== THE PROBLEM ==
Transcribe the listing below exactly, leaving out each image.

== DATA SUPPLIED ==
====
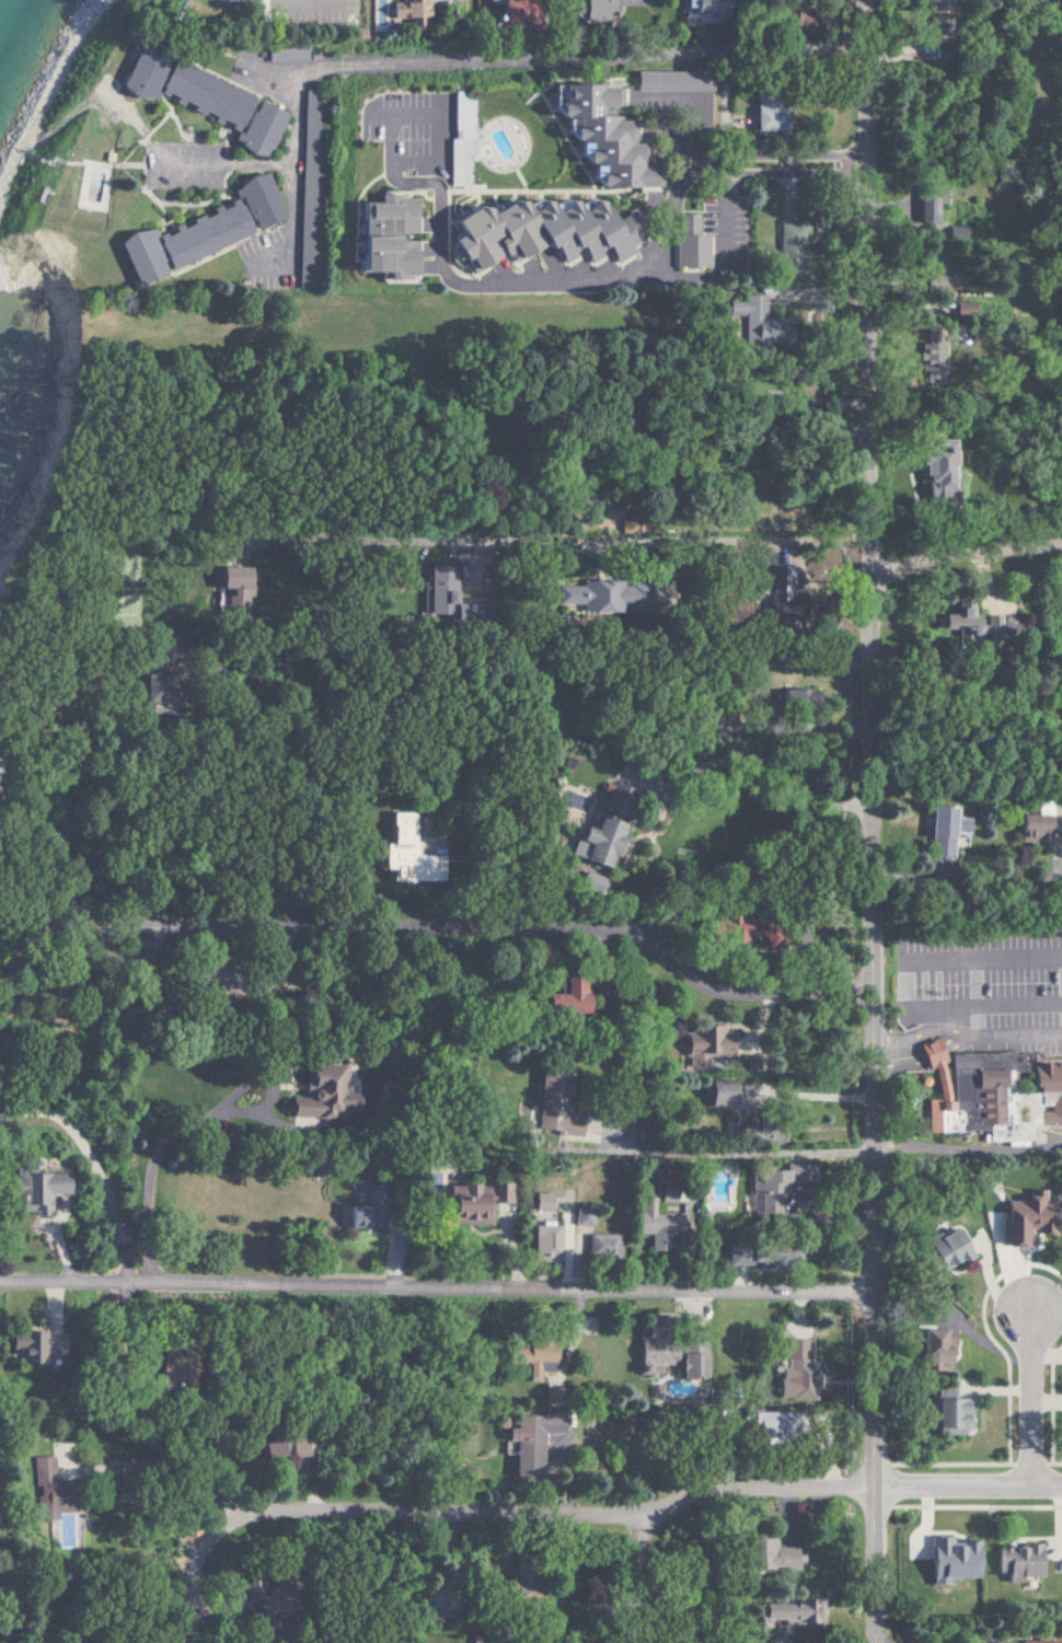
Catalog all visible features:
road: (313, 7)
building: (591, 10)
building: (936, 10)
building: (408, 11)
building: (701, 11)
building: (285, 51)
road: (487, 63)
building: (660, 81)
building: (197, 98)
building: (767, 116)
road: (672, 121)
building: (593, 133)
building: (458, 143)
road: (785, 145)
road: (789, 155)
road: (229, 161)
road: (786, 165)
building: (929, 204)
road: (725, 210)
building: (199, 230)
building: (531, 234)
building: (383, 237)
building: (687, 243)
building: (790, 246)
road: (444, 263)
building: (963, 308)
building: (755, 321)
building: (929, 359)
building: (935, 470)
road: (964, 528)
road: (496, 542)
building: (235, 586)
building: (441, 590)
building: (590, 595)
building: (965, 620)
building: (793, 696)
road: (788, 727)
road: (868, 821)
building: (1030, 827)
building: (942, 830)
building: (593, 842)
building: (587, 883)
road: (963, 883)
building: (724, 928)
road: (496, 932)
building: (563, 999)
road: (807, 1027)
road: (961, 1030)
building: (703, 1044)
building: (1046, 1088)
road: (807, 1091)
building: (717, 1094)
building: (958, 1094)
building: (321, 1097)
building: (556, 1123)
road: (750, 1147)
road: (965, 1149)
road: (155, 1154)
road: (95, 1164)
building: (764, 1188)
building: (32, 1189)
building: (538, 1201)
building: (473, 1203)
building: (648, 1218)
building: (1023, 1219)
building: (580, 1220)
building: (542, 1244)
building: (600, 1245)
building: (942, 1250)
building: (756, 1256)
road: (434, 1288)
building: (33, 1346)
building: (930, 1349)
building: (671, 1356)
building: (529, 1357)
building: (793, 1370)
road: (1026, 1395)
building: (946, 1414)
building: (758, 1424)
building: (530, 1441)
building: (288, 1450)
road: (164, 1462)
building: (46, 1487)
road: (966, 1487)
road: (698, 1499)
road: (377, 1515)
building: (764, 1555)
building: (949, 1560)
building: (1016, 1562)
building: (790, 1612)
building: (1036, 1642)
====
== EXERCISE RESULT ==
Catalog all visible features:
road: (313, 7)
building: (591, 10)
building: (936, 10)
building: (408, 11)
building: (701, 11)
building: (285, 51)
road: (487, 63)
building: (660, 81)
building: (197, 98)
building: (767, 116)
road: (672, 121)
building: (593, 133)
building: (458, 143)
road: (785, 145)
road: (789, 155)
road: (229, 161)
road: (786, 165)
building: (929, 204)
road: (725, 210)
building: (199, 230)
building: (531, 234)
building: (383, 237)
building: (687, 243)
building: (790, 246)
road: (444, 263)
building: (963, 308)
building: (755, 321)
building: (929, 359)
building: (935, 470)
road: (964, 528)
road: (496, 542)
building: (235, 586)
building: (441, 590)
building: (590, 595)
building: (965, 620)
building: (793, 696)
road: (788, 727)
road: (868, 821)
building: (1030, 827)
building: (942, 830)
building: (593, 842)
building: (587, 883)
road: (963, 883)
building: (724, 928)
road: (496, 932)
building: (563, 999)
road: (807, 1027)
road: (961, 1030)
building: (703, 1044)
building: (1046, 1088)
road: (807, 1091)
building: (717, 1094)
building: (958, 1094)
building: (321, 1097)
building: (556, 1123)
road: (750, 1147)
road: (965, 1149)
road: (155, 1154)
road: (95, 1164)
building: (764, 1188)
building: (32, 1189)
building: (538, 1201)
building: (473, 1203)
building: (648, 1218)
building: (1023, 1219)
building: (580, 1220)
building: (542, 1244)
building: (600, 1245)
building: (942, 1250)
building: (756, 1256)
road: (434, 1288)
building: (33, 1346)
building: (930, 1349)
building: (671, 1356)
building: (529, 1357)
building: (793, 1370)
road: (1026, 1395)
building: (946, 1414)
building: (758, 1424)
building: (530, 1441)
building: (288, 1450)
road: (164, 1462)
building: (46, 1487)
road: (966, 1487)
road: (698, 1499)
road: (377, 1515)
building: (764, 1555)
building: (949, 1560)
building: (1016, 1562)
building: (790, 1612)
building: (1036, 1642)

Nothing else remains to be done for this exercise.